Gather up the lines with the word "stroma" in them.

--- Begin DATA LINES ---

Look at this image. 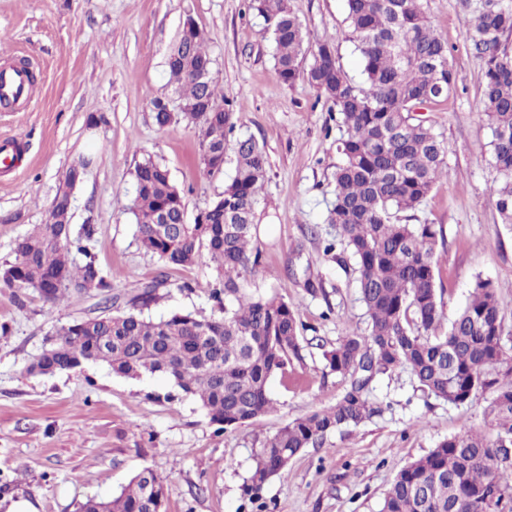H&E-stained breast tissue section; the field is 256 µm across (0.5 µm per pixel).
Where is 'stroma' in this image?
Wrapping results in <instances>:
<instances>
[{"label": "stroma", "mask_w": 512, "mask_h": 512, "mask_svg": "<svg viewBox=\"0 0 512 512\" xmlns=\"http://www.w3.org/2000/svg\"><path fill=\"white\" fill-rule=\"evenodd\" d=\"M289 5L310 43L337 39L341 65L359 77V57L344 39L346 0ZM424 7L448 43L455 87L422 114L447 145L448 167L413 221L443 229L436 281L445 316L482 278L496 287L512 331V228L490 193L497 172L482 112L483 65L466 40L478 12L461 0H424ZM188 17L207 37L236 134L253 136L266 152L268 180L255 214L261 259L250 283L297 306L304 359L271 379L273 413L221 429L159 374L127 378L101 363L33 374L57 330L100 315L102 296L74 293L51 310L33 290L0 288V325L9 329L0 335V512L18 498L36 512H79L88 499L118 495L146 467L165 480V512H380L401 469L444 438L486 428V402L424 400L406 370L377 377L366 396L378 414L303 449L286 477L248 492L265 439L349 387L330 372L323 348L344 326L366 332L368 317L354 285L320 248L334 232L326 217L341 162L338 116L305 79L290 86L277 79L271 37L246 0H0V64H26L35 77L26 109L0 111V143L20 150L17 167L0 169V266L13 261L14 240L43 223L66 170L83 158L89 166L72 193L71 228L92 227L90 251L117 306L160 276L145 315L214 313L202 289L214 277L208 258L163 266L141 246L130 212L135 168L145 157L169 170L190 222L234 174L229 160L222 177L203 178L197 125L181 120L161 130L152 119L153 99L172 95L166 60ZM308 276L322 279V292H306Z\"/></svg>", "instance_id": "35a3bbf8"}]
</instances>
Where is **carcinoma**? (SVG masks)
Instances as JSON below:
<instances>
[{"label":"carcinoma","mask_w":512,"mask_h":512,"mask_svg":"<svg viewBox=\"0 0 512 512\" xmlns=\"http://www.w3.org/2000/svg\"><path fill=\"white\" fill-rule=\"evenodd\" d=\"M347 39L360 55L362 81L339 62L336 41L309 49L307 34L288 0H248L272 35L275 72L292 85L307 79L340 115L345 135L334 175L327 223L335 235L323 253L356 274L359 300L366 308L365 334L350 327L324 350L330 371L350 379V387L327 408L280 427L268 437L250 476L260 489L288 472L303 449L321 443L347 425L368 420L375 408L365 396L374 377L407 369L418 388L456 406L490 395L486 433L445 438L408 464L386 491L381 512H512V334L507 332L496 294L478 280L453 319L445 321L435 281L436 249L443 237L434 224H403L401 214L423 205L447 169V148L412 108L448 96L455 83L448 45L430 25L423 0H346ZM512 0H483L474 33L467 37L483 62V114L498 173L496 208L512 225ZM167 60L169 84L184 104L224 106L217 78L199 79L191 62L211 55L198 28L180 33ZM311 62H306V59ZM156 99L153 119L164 128L178 121ZM201 127L200 172H224L214 148L232 150L235 171L192 224L178 223L185 208L168 169L148 158L135 169L131 212L141 245L164 266H188L209 256L217 277L209 285L218 313L198 317L175 312L155 320L143 309L164 284L154 279L129 300L124 311L60 327L32 367L40 374L103 363L126 377L162 374L184 395L196 398L211 422L231 426L274 410L270 379L293 361L303 360V323L298 309L276 295L248 292L259 265V194L268 160L251 137L231 139L232 113H216ZM62 213L14 242V261L0 268V288L34 289L49 309L75 291L112 288L86 242L91 230L72 235ZM84 255L76 263L72 251ZM164 480L152 469L136 474L110 500L89 499L80 512H157L164 504Z\"/></svg>","instance_id":"cac0c4a2"}]
</instances>
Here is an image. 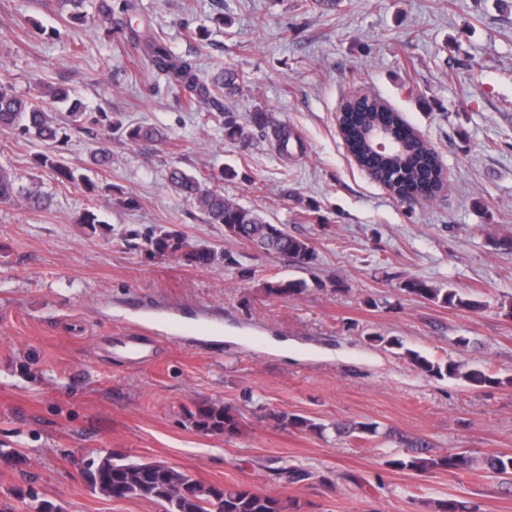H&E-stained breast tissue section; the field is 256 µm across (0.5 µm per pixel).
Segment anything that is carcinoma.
I'll return each mask as SVG.
<instances>
[{"instance_id":"obj_1","label":"carcinoma","mask_w":512,"mask_h":512,"mask_svg":"<svg viewBox=\"0 0 512 512\" xmlns=\"http://www.w3.org/2000/svg\"><path fill=\"white\" fill-rule=\"evenodd\" d=\"M144 55L151 66L164 75L168 84L181 92L185 103L196 106L207 102L216 111V118L224 120V137L230 140L246 136L235 116L224 111L219 95L233 96L245 82V76L233 69L221 71L211 82L200 79L195 60L175 55L162 40L147 37L142 43ZM57 104L67 105L66 123L58 122L54 108ZM397 113L387 111L385 103L374 95H365L362 106L349 111L345 119L348 137L358 141L364 128L385 119L392 124ZM99 128L106 137L112 131H121V136L130 145L156 142L164 138L163 132L149 124L136 123L126 127L112 119V113L88 112L70 91L63 87L43 84L37 94L25 97L17 94L9 81L0 79V129L10 130L24 140H35L45 150L33 157V164L56 174L61 183H68L84 189V193L97 196L101 190L112 191V186H100L88 175L89 169L71 167L63 161L61 145L68 140V130L83 129L85 125ZM378 179L389 188H398L402 193L409 189L422 191L430 186L440 187L441 168L438 159L418 139L409 141L407 149L395 157H365ZM168 181L172 188L192 201L203 212L209 224L224 225L225 233L232 239L250 243L259 241L267 253L282 257L296 266L307 267L315 260V253L309 241L288 233V230L269 223L262 213L253 208L243 207L207 184L206 180L178 168L169 171ZM21 200L31 210H43L47 200L41 193L16 183V177L0 167V202ZM150 253H168L195 265H210L218 259L215 251H203L191 246L186 237L168 232L146 239ZM307 283L300 279L280 278L269 281L265 292L269 296L294 298L302 294ZM410 295L424 298L436 304L464 307L476 310L482 303L467 300L453 290L446 292L435 288L421 279H412L404 284ZM411 364L421 373L431 377L461 378L473 388L493 387L502 380L493 377L480 368L461 372L460 366L452 361L443 364L414 350H406ZM268 416L284 430H313L316 424L310 419L272 410ZM195 426L207 433L233 437L240 431L239 415L226 406L214 404L201 406L190 414ZM387 464L397 470H412L427 473L436 469L448 471L453 476L473 472L480 468L492 475L505 479L512 478V455L502 452L484 453L476 457L468 451L449 450L444 455L423 457L419 455H398ZM93 477L88 485L93 491L114 499L143 498L160 504L163 512H215V500L223 503L222 512H300L298 502L284 500L275 495L258 493L243 486L195 481L194 493L189 497L172 496L174 486L190 479V476L163 462L133 459L118 453H107L92 459ZM435 512H479L475 504L456 499L442 500L434 505Z\"/></svg>"}]
</instances>
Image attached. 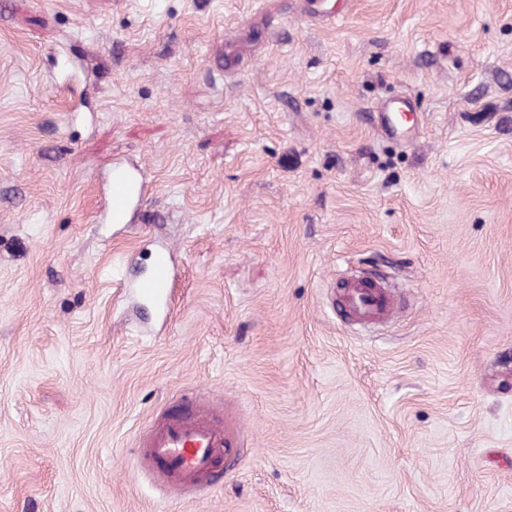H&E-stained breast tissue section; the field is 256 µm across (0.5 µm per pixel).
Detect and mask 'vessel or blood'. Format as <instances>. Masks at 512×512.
Instances as JSON below:
<instances>
[{"label":"vessel or blood","instance_id":"obj_1","mask_svg":"<svg viewBox=\"0 0 512 512\" xmlns=\"http://www.w3.org/2000/svg\"><path fill=\"white\" fill-rule=\"evenodd\" d=\"M411 110L409 101L395 97L376 109V126L383 135L402 138ZM148 184L140 171L115 166L107 179V215L123 223L135 205L142 203ZM174 278L170 252L158 254L152 273L135 284L138 296L159 307H168L167 290ZM338 308L352 324L384 321L395 310V295L385 279L364 273L339 284ZM236 422L221 419L214 411L192 405L173 410L154 423L134 450L138 470L156 485L173 493L206 494L217 468L236 459Z\"/></svg>","mask_w":512,"mask_h":512}]
</instances>
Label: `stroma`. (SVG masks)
<instances>
[{
	"instance_id": "35a3bbf8",
	"label": "stroma",
	"mask_w": 512,
	"mask_h": 512,
	"mask_svg": "<svg viewBox=\"0 0 512 512\" xmlns=\"http://www.w3.org/2000/svg\"><path fill=\"white\" fill-rule=\"evenodd\" d=\"M190 389L247 453L176 498L131 451ZM0 512H512V0H0ZM374 112L377 113L376 126L379 132L392 139L404 137L401 128L409 122L408 113L412 112L406 98L399 96L386 100ZM148 184L143 174L123 165L115 166L107 179V215L113 224L123 222L135 205L143 202ZM173 278V260L170 252L166 249L156 257L152 273L137 281L134 288L142 300L162 307L167 313H170L171 306L168 302L167 289ZM338 288V308L348 323L384 321L395 313L394 292L382 277L363 273L344 278Z\"/></svg>"
}]
</instances>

--- End DATA LINES ---

__FULL OUTPUT__:
Where is 'stroma' in this image?
[{"label": "stroma", "mask_w": 512, "mask_h": 512, "mask_svg": "<svg viewBox=\"0 0 512 512\" xmlns=\"http://www.w3.org/2000/svg\"><path fill=\"white\" fill-rule=\"evenodd\" d=\"M289 5L310 43L337 39L341 65L359 77V57L344 39L346 0ZM424 7L448 43L455 87L422 114L447 145L448 167L413 221L443 229L436 281L445 316L482 278L496 287L512 331V228L490 193L497 172L482 112L483 65L466 40L478 12L461 0H424ZM188 17L207 37L236 134L253 136L266 152L268 180L255 214L261 259L250 283L297 306L304 359L271 379L273 413L221 429L159 374L127 378L101 363L33 374L57 330L100 315L102 296L74 293L51 310L33 290L0 288V325L9 329L0 335V512L18 498L36 512H79L88 499L118 495L146 467L165 480V512H380L401 469L444 438L486 428V402L424 400L406 370L377 377L366 396L378 414L303 449L286 477L248 492L265 439L349 387L330 372L323 348L344 326L366 332L368 317L354 285L320 248L334 232L326 217L341 162L338 116L305 79L290 86L277 79L271 37L246 0H0V64H26L35 77L26 109L0 111V143L20 150L17 167L0 169V266L13 261L14 240L43 223L66 170L83 158L89 166L72 193L71 228L92 227L90 251L117 306L160 276L145 315L214 313L202 289L214 277L208 258L163 266L141 246L130 212L135 168L145 157L169 170L190 222L234 174L229 160L222 177L203 178L197 125L181 120L161 130L152 119L153 99L172 95L166 60ZM308 276L322 279V292H306Z\"/></svg>", "instance_id": "35a3bbf8"}]
Label: `stroma`. (SVG masks)
	"label": "stroma",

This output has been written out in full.